## Your assignment
Would you copy only the lines below, beginning with the one that contains "C11: none -> 4.7uF (+15V, ZOB2)" and running through the last entry line?

□ □ □ □ □ □ □

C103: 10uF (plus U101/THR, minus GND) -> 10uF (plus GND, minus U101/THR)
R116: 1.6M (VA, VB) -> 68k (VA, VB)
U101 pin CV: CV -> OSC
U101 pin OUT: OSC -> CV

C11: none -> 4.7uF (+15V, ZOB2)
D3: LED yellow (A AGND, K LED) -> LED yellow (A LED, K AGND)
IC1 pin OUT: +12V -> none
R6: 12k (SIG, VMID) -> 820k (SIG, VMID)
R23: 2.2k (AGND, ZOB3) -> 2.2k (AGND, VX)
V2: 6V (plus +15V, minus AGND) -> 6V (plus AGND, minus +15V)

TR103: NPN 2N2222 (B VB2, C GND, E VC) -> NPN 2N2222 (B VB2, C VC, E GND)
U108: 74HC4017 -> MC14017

□ □ □ □ □ □ □

## Reply
C11: none -> 4.7uF (+15V, ZOB2)
D3: LED yellow (A AGND, K LED) -> LED yellow (A LED, K AGND)
IC1 pin OUT: +12V -> none
R6: 12k (SIG, VMID) -> 820k (SIG, VMID)
R23: 2.2k (AGND, ZOB3) -> 2.2k (AGND, VX)
V2: 6V (plus +15V, minus AGND) -> 6V (plus AGND, minus +15V)

TR103: NPN 2N2222 (B VB2, C GND, E VC) -> NPN 2N2222 (B VB2, C VC, E GND)
U108: 74HC4017 -> MC14017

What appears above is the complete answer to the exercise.